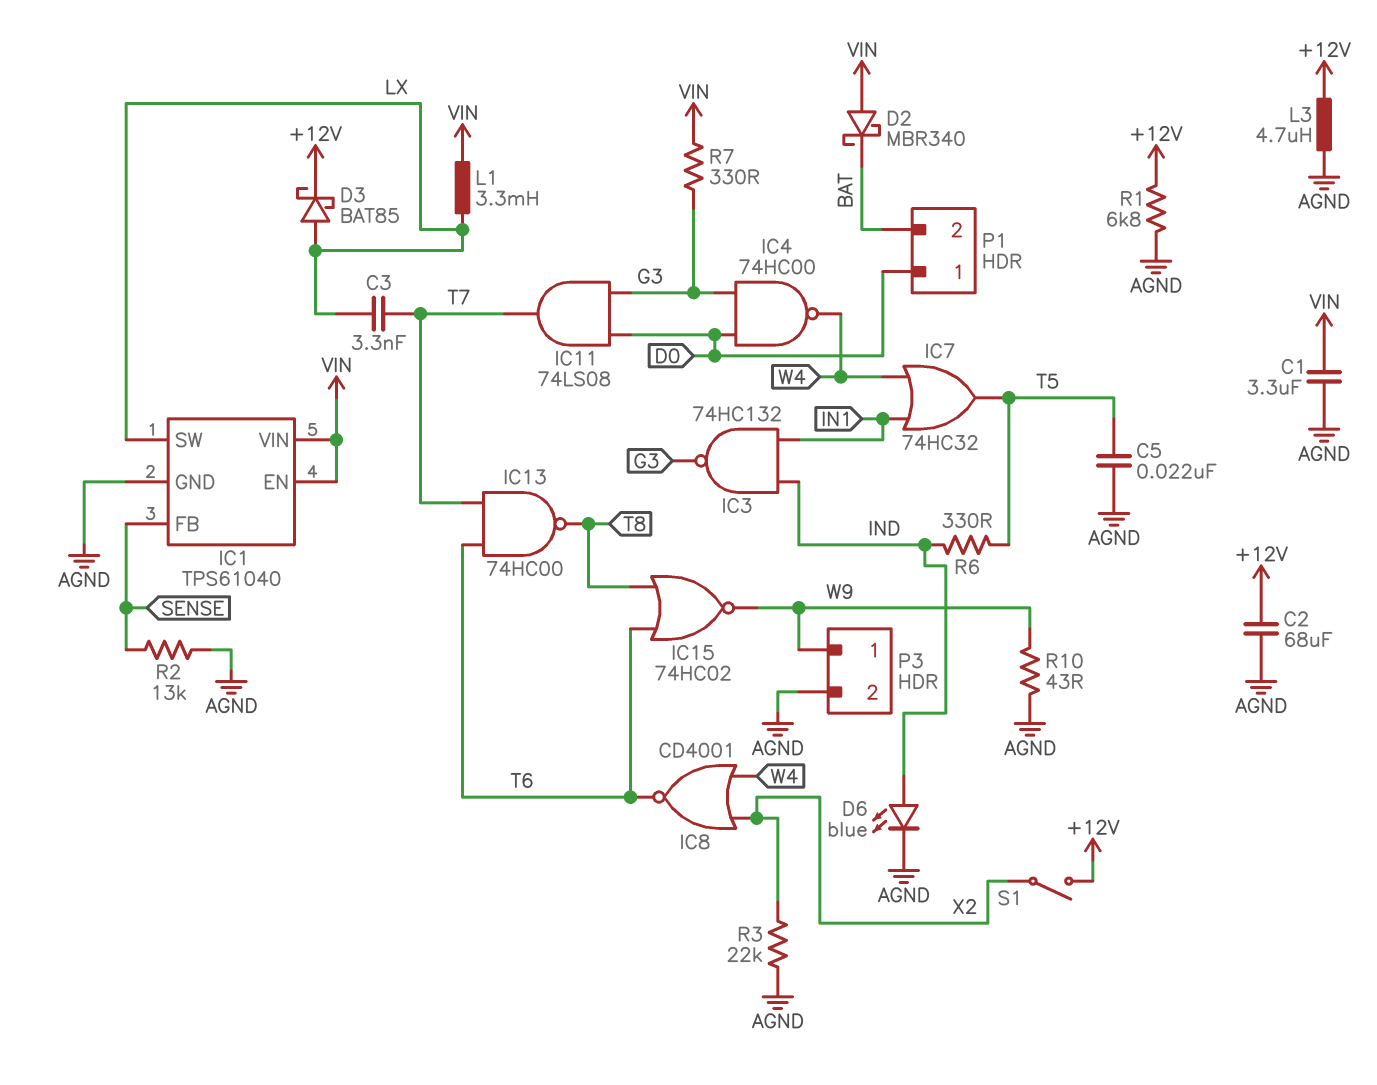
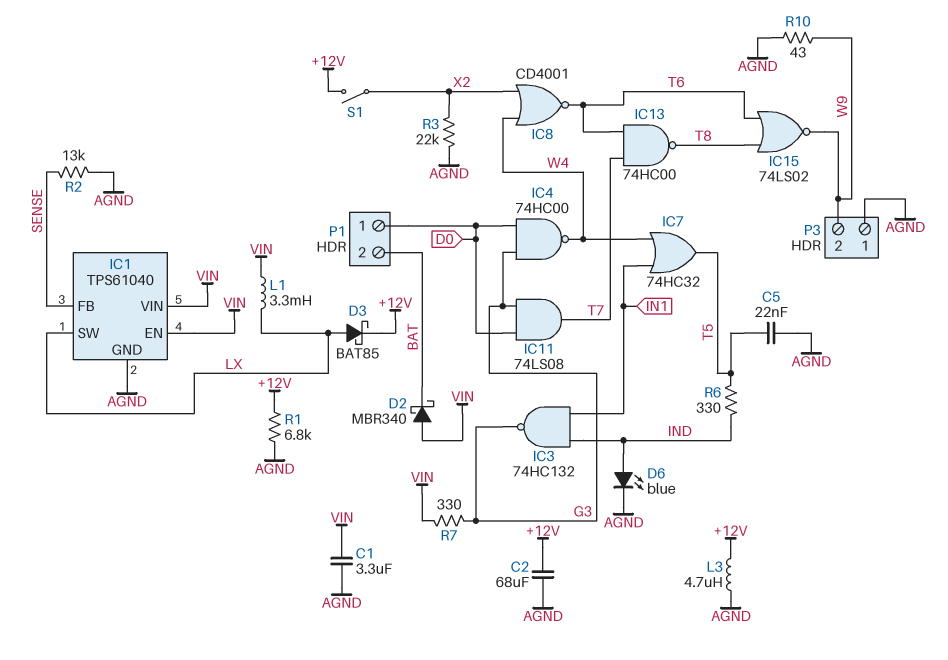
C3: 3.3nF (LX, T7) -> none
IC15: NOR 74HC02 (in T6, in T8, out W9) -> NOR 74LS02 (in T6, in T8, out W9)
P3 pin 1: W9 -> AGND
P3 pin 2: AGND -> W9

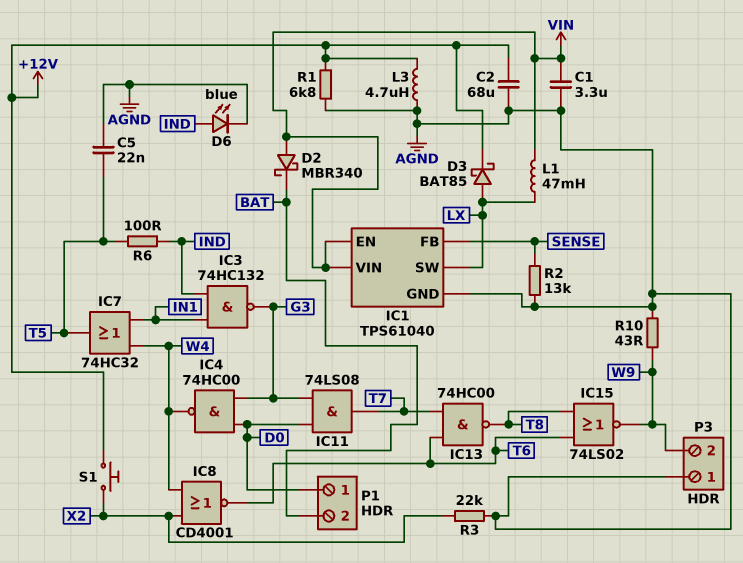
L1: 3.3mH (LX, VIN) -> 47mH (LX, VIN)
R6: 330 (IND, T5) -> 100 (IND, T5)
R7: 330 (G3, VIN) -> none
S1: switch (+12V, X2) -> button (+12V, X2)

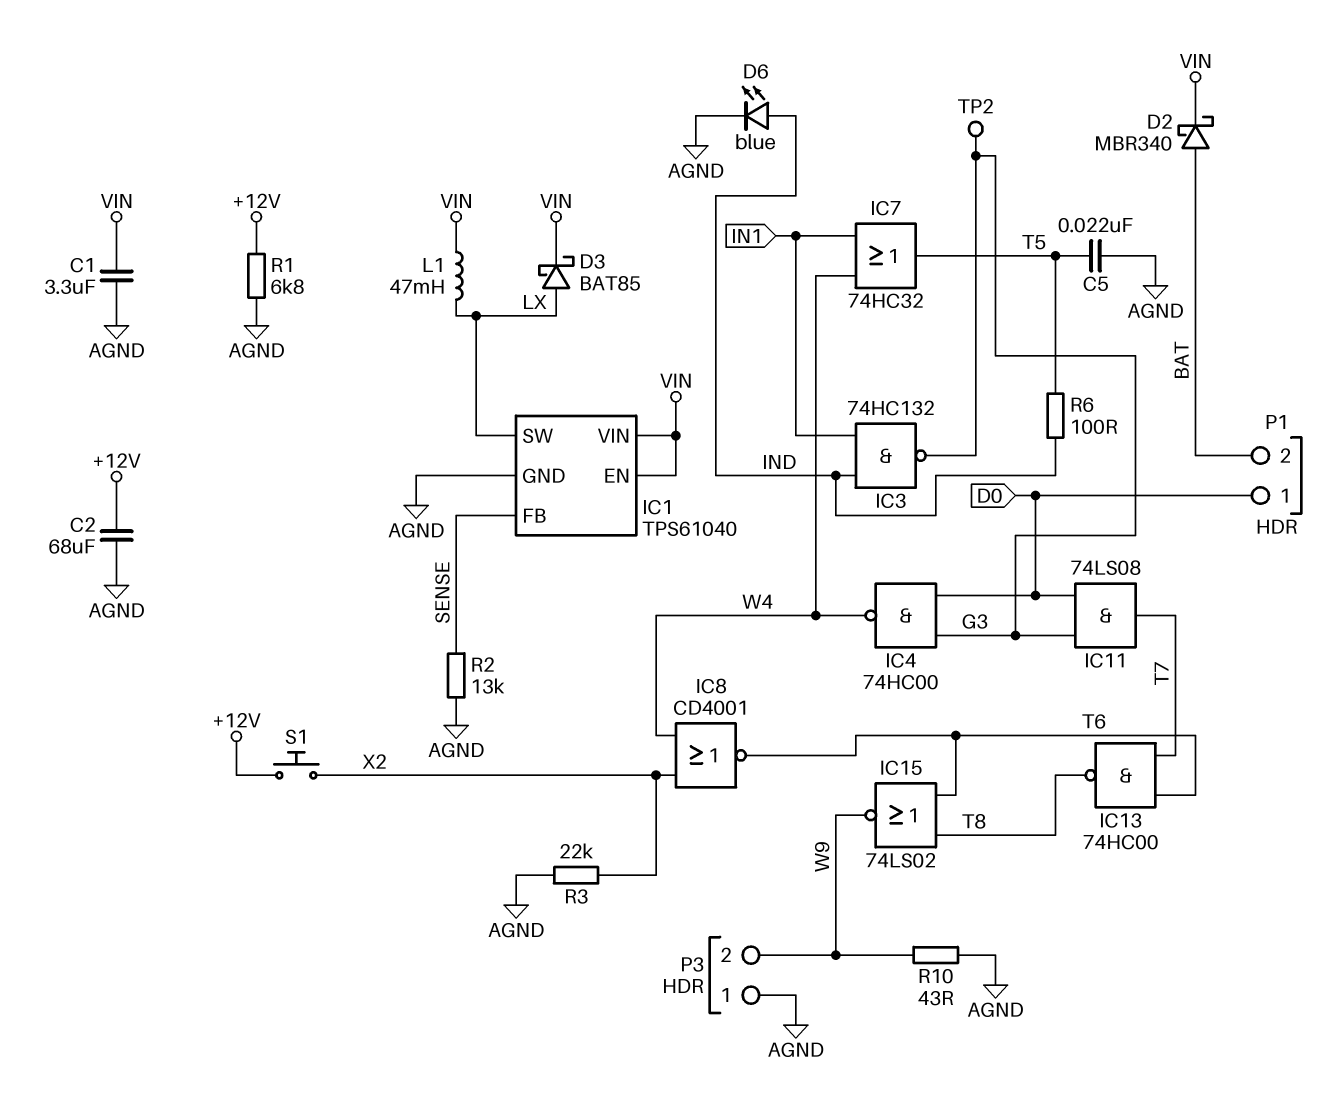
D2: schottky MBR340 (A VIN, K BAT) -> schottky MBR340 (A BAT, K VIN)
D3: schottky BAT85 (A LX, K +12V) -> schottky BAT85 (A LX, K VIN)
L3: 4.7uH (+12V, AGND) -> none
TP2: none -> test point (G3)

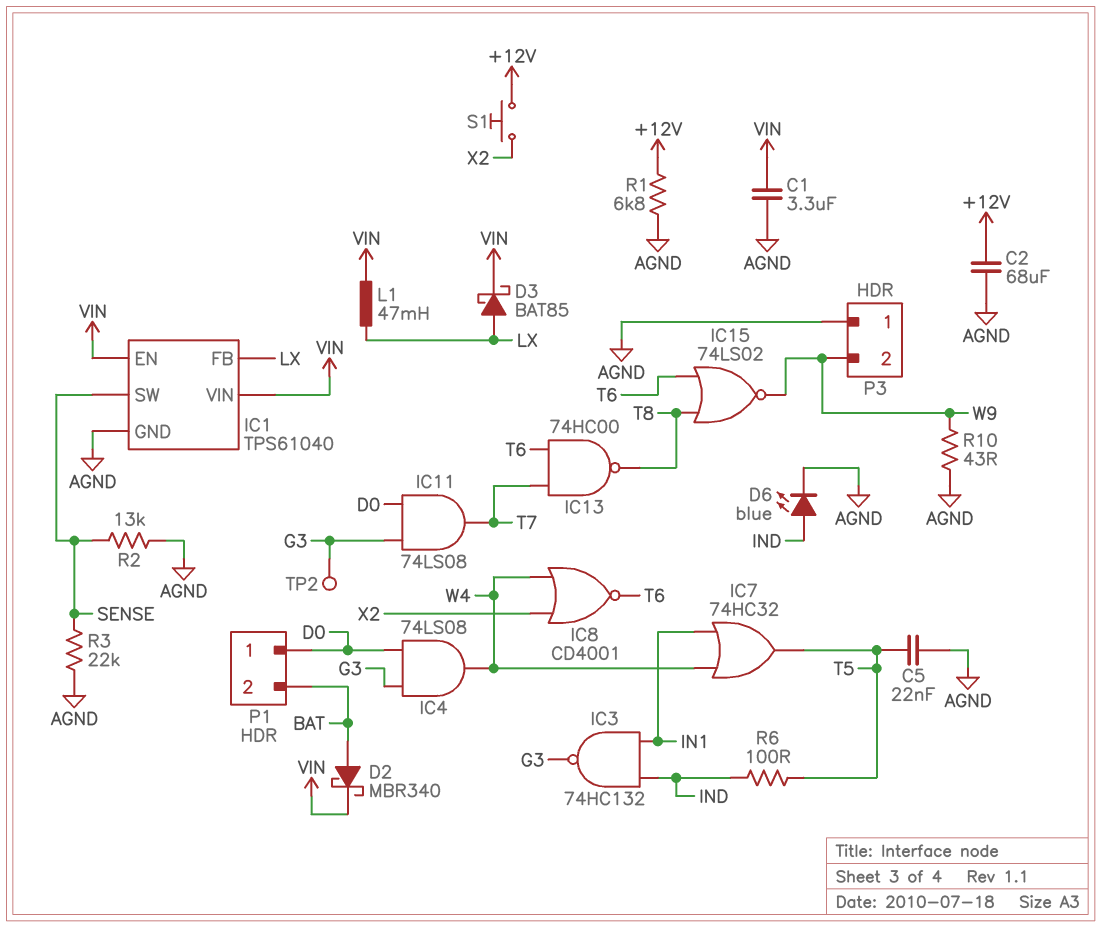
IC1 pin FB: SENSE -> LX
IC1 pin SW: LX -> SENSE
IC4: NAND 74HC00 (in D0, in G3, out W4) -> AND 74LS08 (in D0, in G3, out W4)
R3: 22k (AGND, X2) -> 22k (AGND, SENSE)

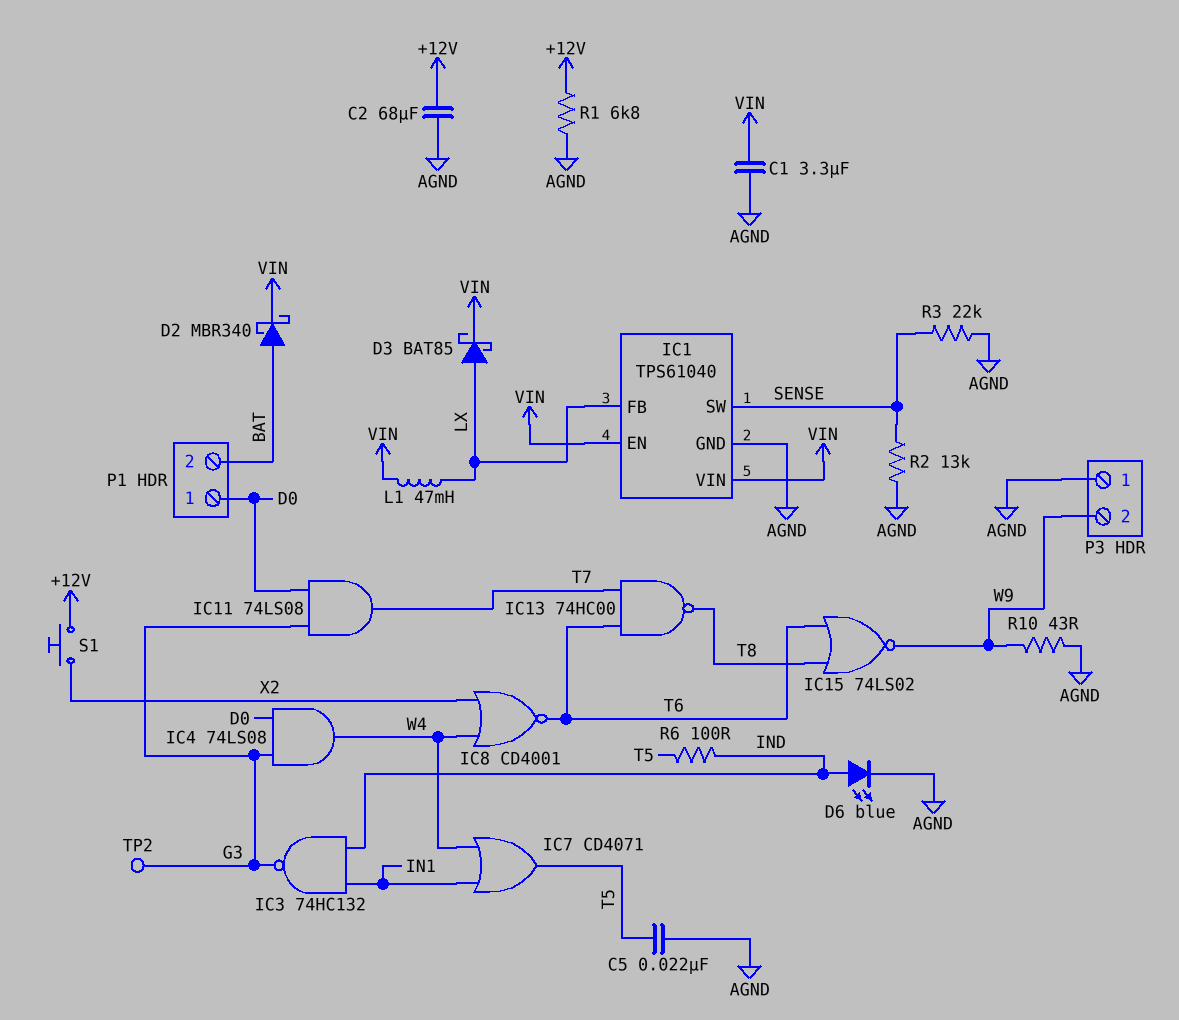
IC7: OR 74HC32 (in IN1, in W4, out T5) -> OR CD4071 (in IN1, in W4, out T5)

************

DIRECTIONS> An exact copy of all the records is required, with the pictures omitted.

RESULT OF THIS TASK>
C3: 3.3nF (LX, T7) -> none
IC15: NOR 74HC02 (in T6, in T8, out W9) -> NOR 74LS02 (in T6, in T8, out W9)
P3 pin 1: W9 -> AGND
P3 pin 2: AGND -> W9

L1: 3.3mH (LX, VIN) -> 47mH (LX, VIN)
R6: 330 (IND, T5) -> 100 (IND, T5)
R7: 330 (G3, VIN) -> none
S1: switch (+12V, X2) -> button (+12V, X2)

D2: schottky MBR340 (A VIN, K BAT) -> schottky MBR340 (A BAT, K VIN)
D3: schottky BAT85 (A LX, K +12V) -> schottky BAT85 (A LX, K VIN)
L3: 4.7uH (+12V, AGND) -> none
TP2: none -> test point (G3)

IC1 pin FB: SENSE -> LX
IC1 pin SW: LX -> SENSE
IC4: NAND 74HC00 (in D0, in G3, out W4) -> AND 74LS08 (in D0, in G3, out W4)
R3: 22k (AGND, X2) -> 22k (AGND, SENSE)

IC7: OR 74HC32 (in IN1, in W4, out T5) -> OR CD4071 (in IN1, in W4, out T5)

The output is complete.